■ **Dataset entries**:
■ ■ ■ ■

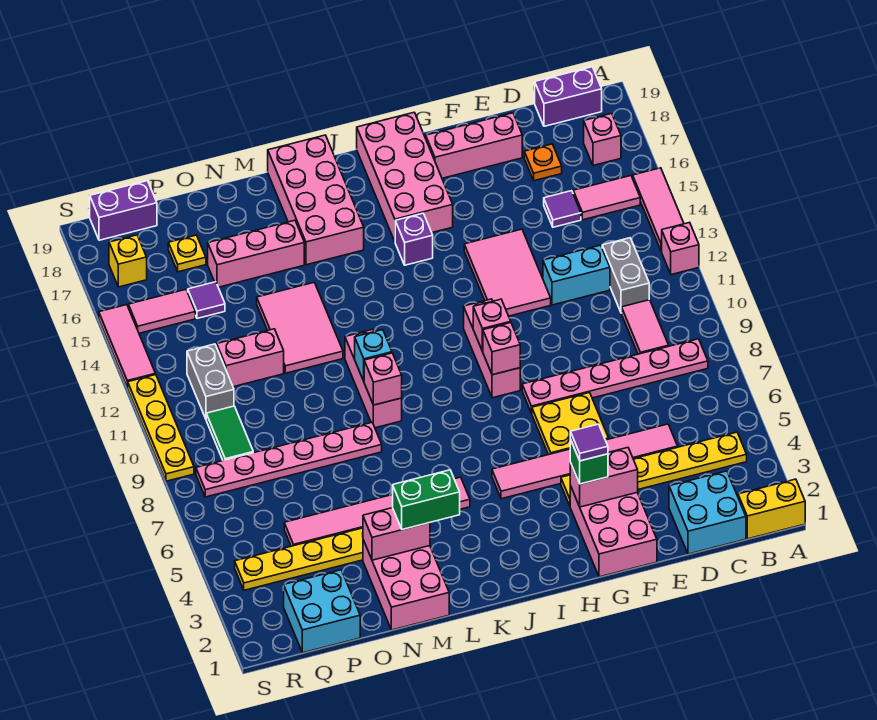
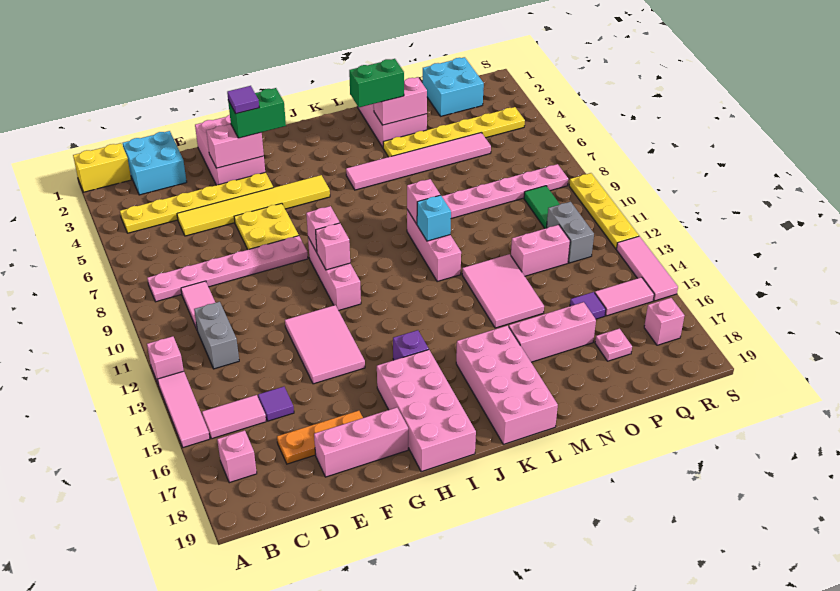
purple brick B19:C19 level 1 -> none
pink tile D5:I5 level 1 -> yellow tile D5:I5 level 1
cyan brick D12:E12 level 1 -> none
orange plate D17 level 1 -> orange plate D17:F17 level 1
green brick G3 level 3 -> green brick G3:H3 level 3
yellow plate P17 level 1 -> pink plate P17 level 1
purple brick Q19:R19 level 1 -> none
yellow brick R17 level 1 -> pink brick R17 level 1

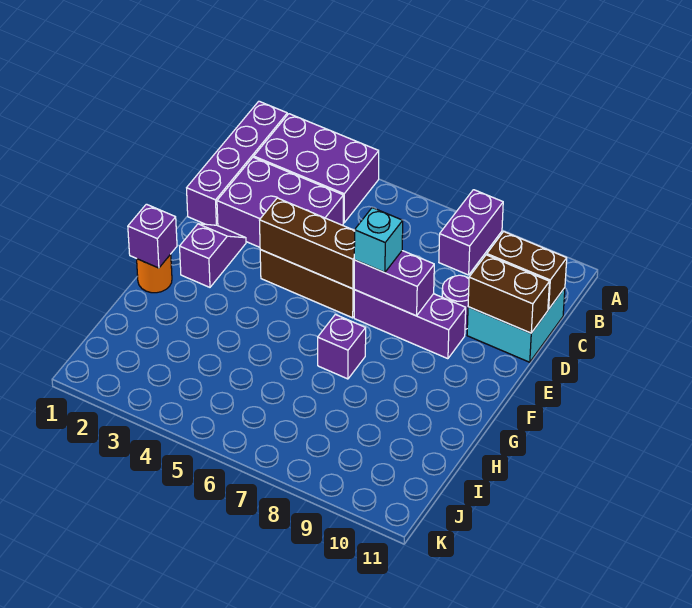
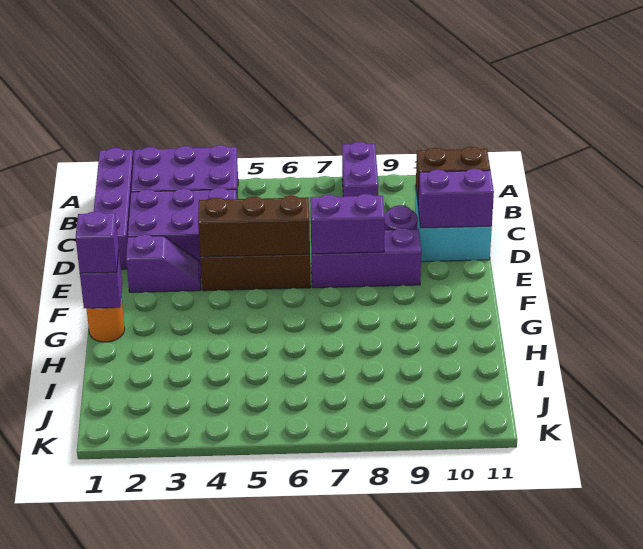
brown brick D10:D11 level 2 -> purple brick D10:D11 level 2
purple slope E2:F2 level 1 top F -> purple slope E2:E3 level 1 top 2
cyan brick E7 level 3 -> none
purple brick G7 level 1 -> purple brick G1 level 3

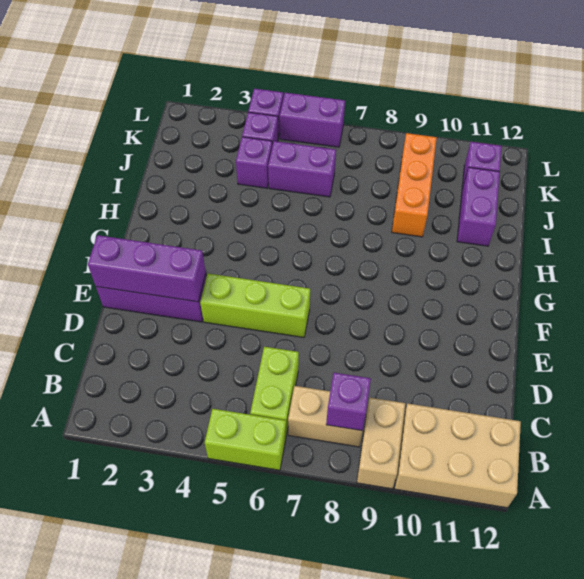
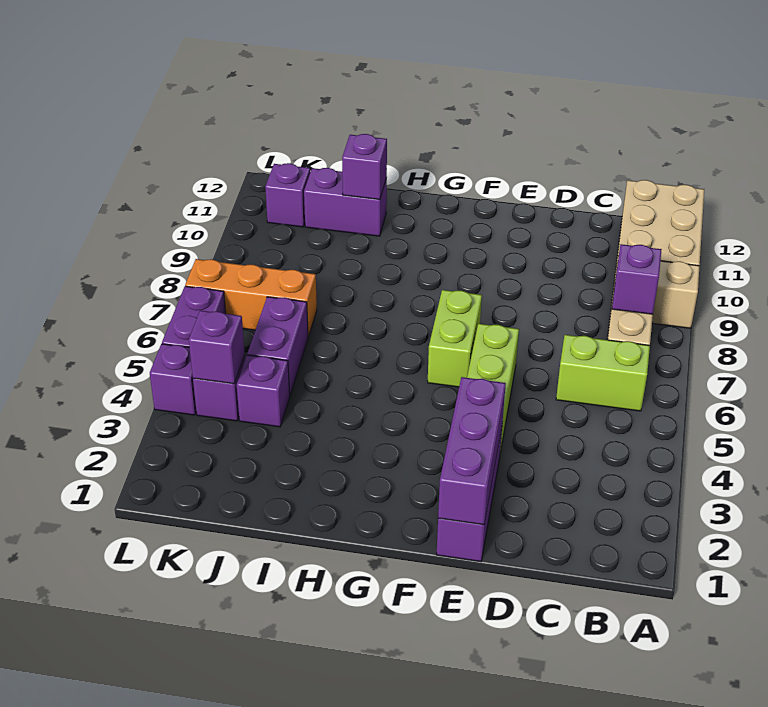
lime brick A5:A6 level 1 -> lime brick F6:F7 level 1
orange brick I9:K9 level 1 -> orange brick J7:L7 level 1
none -> purple brick I11 level 2
none -> purple brick K4 level 2

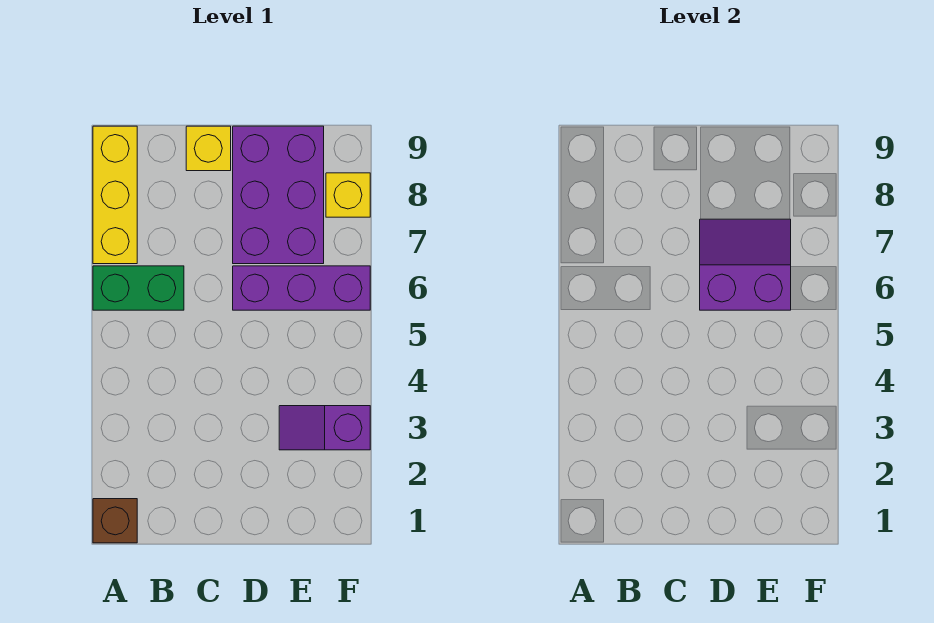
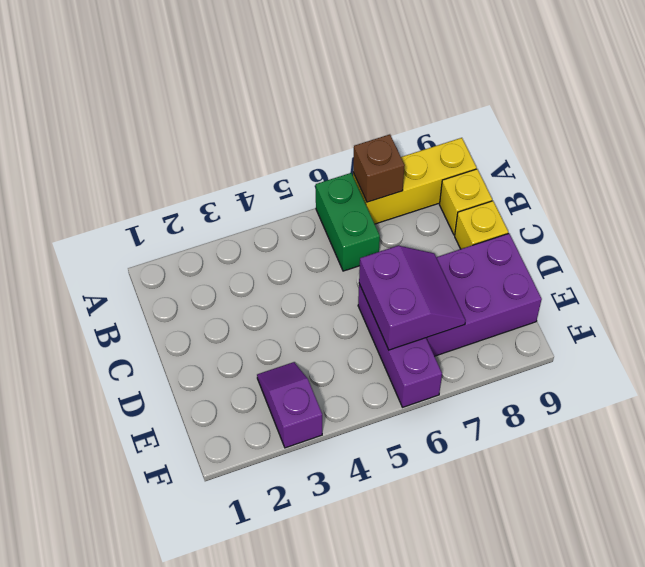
brown brick A1 level 1 -> brown brick A7 level 2
yellow brick F8 level 1 -> yellow brick B9 level 1

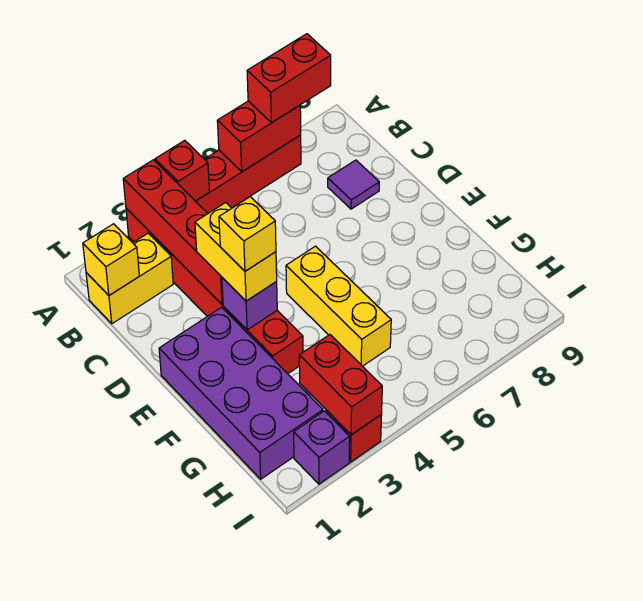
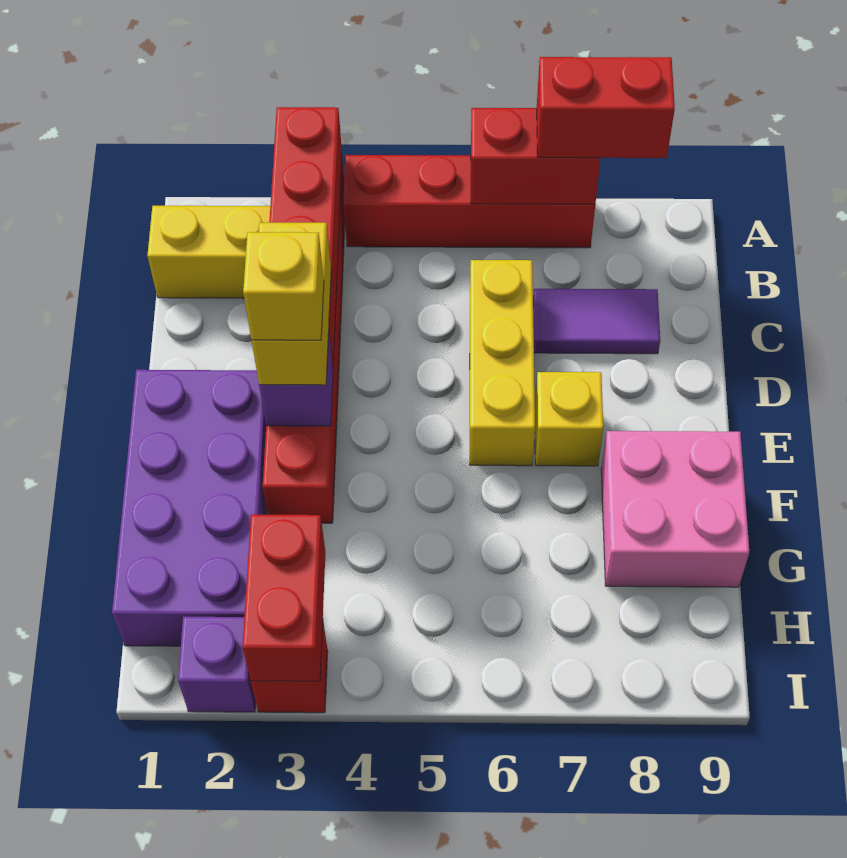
red brick A4 level 2 -> none
yellow brick B1 level 2 -> yellow brick E7 level 1
purple tile C8 level 1 -> purple tile C7:C8 level 1
yellow brick E5:G5 level 1 -> yellow brick C6:E6 level 1
none -> pink brick F8:G9 level 1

■ ■ ■ ■

■ **What the task requires**: Answer with the number alone after tallying the lines of the entries above that contain the word "none".

■ **Response to this task**: 8